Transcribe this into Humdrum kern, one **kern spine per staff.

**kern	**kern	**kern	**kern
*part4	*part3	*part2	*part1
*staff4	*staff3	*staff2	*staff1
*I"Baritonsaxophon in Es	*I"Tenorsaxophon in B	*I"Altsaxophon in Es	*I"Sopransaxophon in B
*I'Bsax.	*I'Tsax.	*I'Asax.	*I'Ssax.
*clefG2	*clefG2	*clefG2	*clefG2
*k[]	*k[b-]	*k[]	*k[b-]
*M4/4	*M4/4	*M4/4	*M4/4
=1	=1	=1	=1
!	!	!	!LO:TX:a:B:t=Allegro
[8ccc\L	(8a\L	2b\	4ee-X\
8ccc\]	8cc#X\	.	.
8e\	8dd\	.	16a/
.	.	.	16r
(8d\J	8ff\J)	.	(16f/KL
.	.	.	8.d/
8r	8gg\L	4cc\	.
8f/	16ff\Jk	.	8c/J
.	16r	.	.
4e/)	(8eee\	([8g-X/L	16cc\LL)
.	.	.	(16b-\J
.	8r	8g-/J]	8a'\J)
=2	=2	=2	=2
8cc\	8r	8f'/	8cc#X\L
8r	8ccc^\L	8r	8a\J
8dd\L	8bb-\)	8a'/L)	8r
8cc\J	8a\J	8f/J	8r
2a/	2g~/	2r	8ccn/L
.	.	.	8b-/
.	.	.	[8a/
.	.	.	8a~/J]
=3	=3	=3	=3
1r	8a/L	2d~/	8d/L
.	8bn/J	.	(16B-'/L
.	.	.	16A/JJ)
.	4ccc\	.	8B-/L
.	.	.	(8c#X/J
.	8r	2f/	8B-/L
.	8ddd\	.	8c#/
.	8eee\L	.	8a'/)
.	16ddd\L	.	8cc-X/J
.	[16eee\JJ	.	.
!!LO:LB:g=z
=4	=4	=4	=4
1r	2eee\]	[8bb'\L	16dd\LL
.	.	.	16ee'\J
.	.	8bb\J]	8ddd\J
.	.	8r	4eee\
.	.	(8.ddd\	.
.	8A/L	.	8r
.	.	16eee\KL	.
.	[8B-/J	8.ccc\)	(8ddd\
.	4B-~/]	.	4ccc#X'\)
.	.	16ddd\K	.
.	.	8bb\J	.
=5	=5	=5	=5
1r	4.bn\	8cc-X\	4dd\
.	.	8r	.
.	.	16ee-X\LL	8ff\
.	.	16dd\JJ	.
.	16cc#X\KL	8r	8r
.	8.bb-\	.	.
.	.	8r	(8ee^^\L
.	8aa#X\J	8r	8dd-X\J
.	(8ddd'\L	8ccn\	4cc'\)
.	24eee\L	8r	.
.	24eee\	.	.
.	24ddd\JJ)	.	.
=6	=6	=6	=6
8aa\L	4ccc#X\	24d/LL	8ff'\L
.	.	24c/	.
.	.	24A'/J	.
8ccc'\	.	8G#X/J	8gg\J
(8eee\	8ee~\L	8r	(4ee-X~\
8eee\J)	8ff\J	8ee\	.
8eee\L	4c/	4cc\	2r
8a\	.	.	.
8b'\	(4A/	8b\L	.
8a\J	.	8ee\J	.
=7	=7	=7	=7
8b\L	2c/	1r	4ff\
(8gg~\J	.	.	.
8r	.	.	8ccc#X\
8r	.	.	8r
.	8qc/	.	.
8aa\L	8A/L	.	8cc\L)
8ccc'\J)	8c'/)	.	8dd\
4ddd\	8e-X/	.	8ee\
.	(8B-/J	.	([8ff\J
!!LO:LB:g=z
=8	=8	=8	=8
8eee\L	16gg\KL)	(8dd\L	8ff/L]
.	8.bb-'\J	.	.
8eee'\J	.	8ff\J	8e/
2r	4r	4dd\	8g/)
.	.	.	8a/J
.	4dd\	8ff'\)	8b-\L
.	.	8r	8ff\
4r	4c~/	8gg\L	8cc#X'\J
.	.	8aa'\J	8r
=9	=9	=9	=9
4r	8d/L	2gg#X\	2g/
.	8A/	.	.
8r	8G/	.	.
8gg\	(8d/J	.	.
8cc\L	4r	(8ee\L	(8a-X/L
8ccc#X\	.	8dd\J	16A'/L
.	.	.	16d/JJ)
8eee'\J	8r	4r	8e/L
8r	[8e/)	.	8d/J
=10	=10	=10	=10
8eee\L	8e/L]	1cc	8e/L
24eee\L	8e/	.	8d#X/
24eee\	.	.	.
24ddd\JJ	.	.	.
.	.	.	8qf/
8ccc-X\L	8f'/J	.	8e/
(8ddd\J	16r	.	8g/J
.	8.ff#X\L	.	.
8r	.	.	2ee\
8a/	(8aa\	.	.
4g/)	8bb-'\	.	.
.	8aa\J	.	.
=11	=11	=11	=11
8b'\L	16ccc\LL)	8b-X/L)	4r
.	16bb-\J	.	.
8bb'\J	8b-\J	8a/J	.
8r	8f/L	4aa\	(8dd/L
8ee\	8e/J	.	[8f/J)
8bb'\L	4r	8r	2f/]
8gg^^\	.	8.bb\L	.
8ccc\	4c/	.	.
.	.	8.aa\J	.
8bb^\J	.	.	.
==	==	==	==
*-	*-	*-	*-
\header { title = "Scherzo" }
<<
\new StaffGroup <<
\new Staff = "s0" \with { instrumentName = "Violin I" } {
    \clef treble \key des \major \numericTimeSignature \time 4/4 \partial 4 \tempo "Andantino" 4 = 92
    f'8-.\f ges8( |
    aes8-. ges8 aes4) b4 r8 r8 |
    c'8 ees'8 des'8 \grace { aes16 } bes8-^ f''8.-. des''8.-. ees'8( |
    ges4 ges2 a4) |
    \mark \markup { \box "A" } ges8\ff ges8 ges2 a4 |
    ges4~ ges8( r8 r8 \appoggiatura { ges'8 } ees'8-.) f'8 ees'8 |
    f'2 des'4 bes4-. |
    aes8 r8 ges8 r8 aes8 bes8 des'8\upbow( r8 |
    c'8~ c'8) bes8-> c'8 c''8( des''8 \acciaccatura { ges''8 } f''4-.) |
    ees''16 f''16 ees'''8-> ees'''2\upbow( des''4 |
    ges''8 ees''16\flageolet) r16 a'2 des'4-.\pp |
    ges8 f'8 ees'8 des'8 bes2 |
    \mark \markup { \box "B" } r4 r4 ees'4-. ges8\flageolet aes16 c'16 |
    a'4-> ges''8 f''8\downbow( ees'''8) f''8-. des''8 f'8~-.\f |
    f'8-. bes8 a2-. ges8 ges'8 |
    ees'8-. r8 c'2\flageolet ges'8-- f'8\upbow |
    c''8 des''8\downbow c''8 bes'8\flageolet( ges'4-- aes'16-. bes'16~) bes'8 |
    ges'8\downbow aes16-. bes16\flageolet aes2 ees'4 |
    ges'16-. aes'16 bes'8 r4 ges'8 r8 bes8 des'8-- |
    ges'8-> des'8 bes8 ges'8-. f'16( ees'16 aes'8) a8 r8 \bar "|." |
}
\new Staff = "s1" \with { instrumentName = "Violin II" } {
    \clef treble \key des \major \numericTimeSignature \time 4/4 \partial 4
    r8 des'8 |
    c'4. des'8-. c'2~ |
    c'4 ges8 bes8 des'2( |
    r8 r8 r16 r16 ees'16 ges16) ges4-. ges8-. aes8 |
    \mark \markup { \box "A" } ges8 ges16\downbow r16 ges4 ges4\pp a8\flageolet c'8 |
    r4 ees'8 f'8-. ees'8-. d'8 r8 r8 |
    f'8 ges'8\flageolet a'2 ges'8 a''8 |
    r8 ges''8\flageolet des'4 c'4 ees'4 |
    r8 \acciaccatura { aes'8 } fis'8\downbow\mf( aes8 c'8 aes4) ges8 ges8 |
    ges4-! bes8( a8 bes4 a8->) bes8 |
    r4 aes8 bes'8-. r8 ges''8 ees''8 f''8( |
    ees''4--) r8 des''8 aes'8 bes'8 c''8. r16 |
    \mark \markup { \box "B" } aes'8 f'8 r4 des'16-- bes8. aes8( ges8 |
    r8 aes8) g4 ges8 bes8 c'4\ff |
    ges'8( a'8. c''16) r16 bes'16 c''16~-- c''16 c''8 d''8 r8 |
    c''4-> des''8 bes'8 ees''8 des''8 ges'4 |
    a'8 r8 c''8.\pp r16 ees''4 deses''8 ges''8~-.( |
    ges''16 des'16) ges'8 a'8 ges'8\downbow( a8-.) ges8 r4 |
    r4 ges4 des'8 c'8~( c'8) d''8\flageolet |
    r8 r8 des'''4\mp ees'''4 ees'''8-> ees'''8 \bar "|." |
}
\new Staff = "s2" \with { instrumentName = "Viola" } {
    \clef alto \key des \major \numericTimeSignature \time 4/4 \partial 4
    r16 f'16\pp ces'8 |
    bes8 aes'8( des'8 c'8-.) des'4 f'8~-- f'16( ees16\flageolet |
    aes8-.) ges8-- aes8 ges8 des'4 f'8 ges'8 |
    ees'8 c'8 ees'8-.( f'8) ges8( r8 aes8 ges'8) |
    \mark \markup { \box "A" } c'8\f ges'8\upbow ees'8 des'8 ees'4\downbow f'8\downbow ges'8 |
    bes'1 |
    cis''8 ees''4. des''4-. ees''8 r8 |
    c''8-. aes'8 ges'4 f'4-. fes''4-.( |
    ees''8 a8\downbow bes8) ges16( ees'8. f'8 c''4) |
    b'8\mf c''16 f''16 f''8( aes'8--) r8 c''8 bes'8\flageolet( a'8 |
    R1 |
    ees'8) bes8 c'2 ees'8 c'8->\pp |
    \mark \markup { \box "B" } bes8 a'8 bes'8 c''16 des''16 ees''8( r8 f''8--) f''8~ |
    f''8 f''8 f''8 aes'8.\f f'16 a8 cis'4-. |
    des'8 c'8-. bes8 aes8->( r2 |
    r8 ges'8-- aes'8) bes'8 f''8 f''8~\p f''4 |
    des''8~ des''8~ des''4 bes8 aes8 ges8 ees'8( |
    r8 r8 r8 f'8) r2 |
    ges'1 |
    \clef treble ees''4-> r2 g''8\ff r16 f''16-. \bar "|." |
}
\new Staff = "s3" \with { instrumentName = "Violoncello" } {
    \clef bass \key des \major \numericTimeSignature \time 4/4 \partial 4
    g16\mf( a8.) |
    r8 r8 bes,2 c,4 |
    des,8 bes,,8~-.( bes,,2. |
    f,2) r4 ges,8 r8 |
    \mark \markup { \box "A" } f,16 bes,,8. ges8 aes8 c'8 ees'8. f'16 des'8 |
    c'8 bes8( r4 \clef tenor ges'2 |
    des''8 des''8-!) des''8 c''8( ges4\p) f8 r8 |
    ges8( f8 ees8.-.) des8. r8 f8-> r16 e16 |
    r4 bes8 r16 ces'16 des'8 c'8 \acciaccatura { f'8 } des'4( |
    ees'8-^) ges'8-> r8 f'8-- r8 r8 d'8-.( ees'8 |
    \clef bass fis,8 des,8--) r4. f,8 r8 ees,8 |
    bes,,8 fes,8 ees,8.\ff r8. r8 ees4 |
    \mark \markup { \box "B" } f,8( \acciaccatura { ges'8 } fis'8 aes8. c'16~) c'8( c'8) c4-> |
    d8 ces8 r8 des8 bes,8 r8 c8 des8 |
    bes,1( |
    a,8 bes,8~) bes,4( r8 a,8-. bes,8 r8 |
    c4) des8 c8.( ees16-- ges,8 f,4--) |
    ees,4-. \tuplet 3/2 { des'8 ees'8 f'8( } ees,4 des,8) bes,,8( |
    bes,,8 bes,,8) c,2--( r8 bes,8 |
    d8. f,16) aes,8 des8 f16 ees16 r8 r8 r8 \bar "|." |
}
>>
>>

## Work to complete
How many lines in the records contain the string "partial", including where it appears inside a longer string? Reply with the number only.

## The reply
4